[EXERCISE AIM] Everything from the first line of the data through the line with "Someone scaled the" is to be echoed exactly, minus the pictures.

========

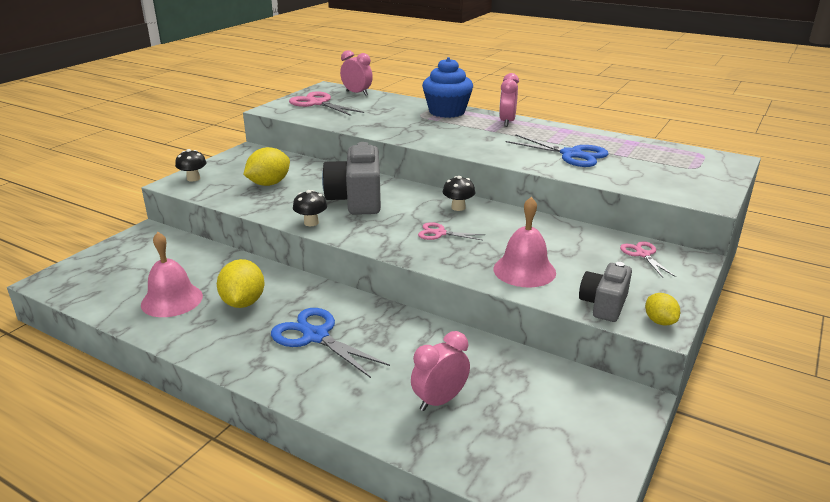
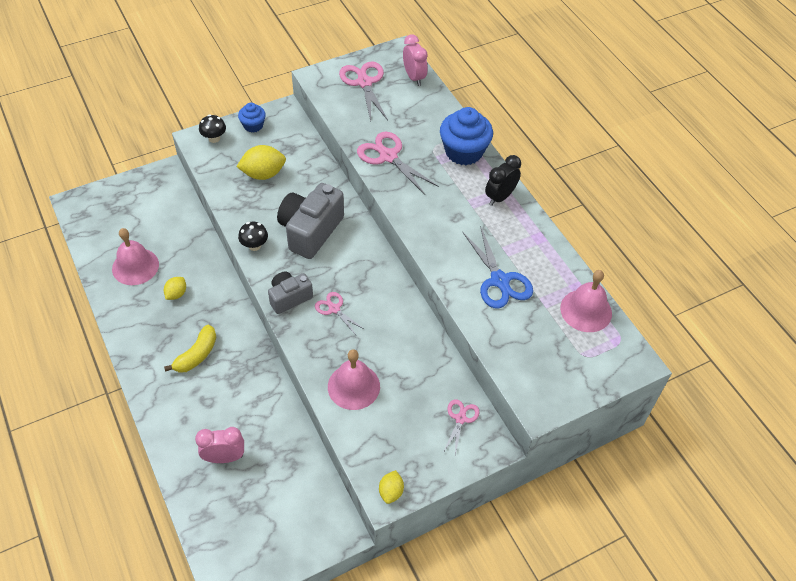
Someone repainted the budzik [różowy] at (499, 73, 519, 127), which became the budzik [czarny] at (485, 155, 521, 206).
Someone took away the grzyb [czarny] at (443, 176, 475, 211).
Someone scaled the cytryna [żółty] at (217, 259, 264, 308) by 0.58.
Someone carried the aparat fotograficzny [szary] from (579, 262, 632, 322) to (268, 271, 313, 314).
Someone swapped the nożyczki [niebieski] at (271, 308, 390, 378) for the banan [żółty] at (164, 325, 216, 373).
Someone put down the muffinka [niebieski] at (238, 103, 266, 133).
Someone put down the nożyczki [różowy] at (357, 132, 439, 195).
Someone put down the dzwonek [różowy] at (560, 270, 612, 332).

========

[EXPECTED ANSWER]
Someone repainted the budzik [różowy] at (499, 73, 519, 127), which became the budzik [czarny] at (485, 155, 521, 206).
Someone took away the grzyb [czarny] at (443, 176, 475, 211).
Someone scaled the cytryna [żółty] at (217, 259, 264, 308) by 0.58.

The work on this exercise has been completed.